Object position data:
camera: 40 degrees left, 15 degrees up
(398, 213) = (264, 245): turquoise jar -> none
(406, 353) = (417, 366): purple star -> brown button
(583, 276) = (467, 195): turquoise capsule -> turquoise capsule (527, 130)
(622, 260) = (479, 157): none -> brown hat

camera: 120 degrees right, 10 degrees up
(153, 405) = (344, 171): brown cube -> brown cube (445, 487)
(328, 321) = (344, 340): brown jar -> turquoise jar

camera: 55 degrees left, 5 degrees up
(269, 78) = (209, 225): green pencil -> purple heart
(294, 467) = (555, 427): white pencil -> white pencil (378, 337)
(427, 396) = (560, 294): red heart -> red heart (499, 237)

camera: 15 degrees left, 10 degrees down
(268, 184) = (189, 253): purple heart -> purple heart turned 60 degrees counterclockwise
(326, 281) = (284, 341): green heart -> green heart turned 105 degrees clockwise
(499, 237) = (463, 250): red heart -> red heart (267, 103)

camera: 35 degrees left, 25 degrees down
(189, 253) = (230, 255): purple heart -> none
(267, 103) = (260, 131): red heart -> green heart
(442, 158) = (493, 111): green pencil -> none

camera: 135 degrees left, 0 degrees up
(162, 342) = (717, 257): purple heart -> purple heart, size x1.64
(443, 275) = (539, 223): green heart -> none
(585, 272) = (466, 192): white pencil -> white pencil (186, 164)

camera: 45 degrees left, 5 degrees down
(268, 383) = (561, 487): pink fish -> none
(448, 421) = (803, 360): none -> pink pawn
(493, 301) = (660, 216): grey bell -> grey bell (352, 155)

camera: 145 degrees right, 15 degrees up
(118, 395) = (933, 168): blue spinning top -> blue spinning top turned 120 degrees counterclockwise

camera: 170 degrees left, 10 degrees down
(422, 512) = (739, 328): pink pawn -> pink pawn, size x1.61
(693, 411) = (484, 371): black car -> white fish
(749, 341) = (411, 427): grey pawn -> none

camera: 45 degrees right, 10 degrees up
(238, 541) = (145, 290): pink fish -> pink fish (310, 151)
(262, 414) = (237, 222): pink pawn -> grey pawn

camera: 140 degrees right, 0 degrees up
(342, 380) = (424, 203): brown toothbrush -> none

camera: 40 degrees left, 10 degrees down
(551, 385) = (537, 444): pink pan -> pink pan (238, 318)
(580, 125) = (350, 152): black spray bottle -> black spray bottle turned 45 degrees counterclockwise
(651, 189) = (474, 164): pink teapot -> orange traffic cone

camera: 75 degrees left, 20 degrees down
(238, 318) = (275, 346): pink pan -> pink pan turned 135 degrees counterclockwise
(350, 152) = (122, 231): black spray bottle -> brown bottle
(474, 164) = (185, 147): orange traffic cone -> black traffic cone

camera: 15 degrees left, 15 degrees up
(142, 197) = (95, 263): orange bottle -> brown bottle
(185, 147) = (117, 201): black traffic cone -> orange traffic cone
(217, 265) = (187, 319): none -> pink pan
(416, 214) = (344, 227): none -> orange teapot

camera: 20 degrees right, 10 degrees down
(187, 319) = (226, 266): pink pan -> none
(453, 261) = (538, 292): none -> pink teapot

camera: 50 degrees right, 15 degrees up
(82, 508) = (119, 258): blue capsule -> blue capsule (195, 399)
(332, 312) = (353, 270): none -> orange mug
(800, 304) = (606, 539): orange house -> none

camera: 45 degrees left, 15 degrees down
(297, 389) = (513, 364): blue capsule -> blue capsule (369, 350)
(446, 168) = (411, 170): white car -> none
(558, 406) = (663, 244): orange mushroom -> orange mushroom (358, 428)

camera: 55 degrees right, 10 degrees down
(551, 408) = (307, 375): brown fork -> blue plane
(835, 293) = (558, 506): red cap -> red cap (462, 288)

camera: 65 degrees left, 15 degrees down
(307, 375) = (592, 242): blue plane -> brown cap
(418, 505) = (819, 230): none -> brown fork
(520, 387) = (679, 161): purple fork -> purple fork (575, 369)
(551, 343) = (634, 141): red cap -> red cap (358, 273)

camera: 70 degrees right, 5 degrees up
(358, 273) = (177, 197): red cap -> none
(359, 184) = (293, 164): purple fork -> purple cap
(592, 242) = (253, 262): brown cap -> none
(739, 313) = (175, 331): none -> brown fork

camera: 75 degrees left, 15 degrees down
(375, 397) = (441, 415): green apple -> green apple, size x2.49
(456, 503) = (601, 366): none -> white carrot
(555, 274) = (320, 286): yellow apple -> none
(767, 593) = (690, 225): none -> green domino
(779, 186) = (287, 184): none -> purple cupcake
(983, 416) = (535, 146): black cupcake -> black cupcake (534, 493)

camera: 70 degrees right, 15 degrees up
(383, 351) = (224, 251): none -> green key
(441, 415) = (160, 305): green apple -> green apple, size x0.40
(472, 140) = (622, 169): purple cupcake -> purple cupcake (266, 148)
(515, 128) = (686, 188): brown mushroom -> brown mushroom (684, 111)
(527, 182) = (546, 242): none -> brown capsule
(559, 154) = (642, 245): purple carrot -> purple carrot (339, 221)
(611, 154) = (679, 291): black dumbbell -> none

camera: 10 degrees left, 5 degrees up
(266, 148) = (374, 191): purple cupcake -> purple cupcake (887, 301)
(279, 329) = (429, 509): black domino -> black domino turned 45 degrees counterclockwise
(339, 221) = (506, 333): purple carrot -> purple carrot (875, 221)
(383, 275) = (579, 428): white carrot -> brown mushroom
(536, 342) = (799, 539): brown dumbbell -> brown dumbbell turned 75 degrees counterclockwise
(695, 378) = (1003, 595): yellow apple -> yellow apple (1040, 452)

> **EXERCISE REQUIREMENTS**
Find every line above where the word "spray" occurs, and copy that line.

> **WORKED SOLUTION**
(580, 125) = (350, 152): black spray bottle -> black spray bottle turned 45 degrees counterclockwise
(350, 152) = (122, 231): black spray bottle -> brown bottle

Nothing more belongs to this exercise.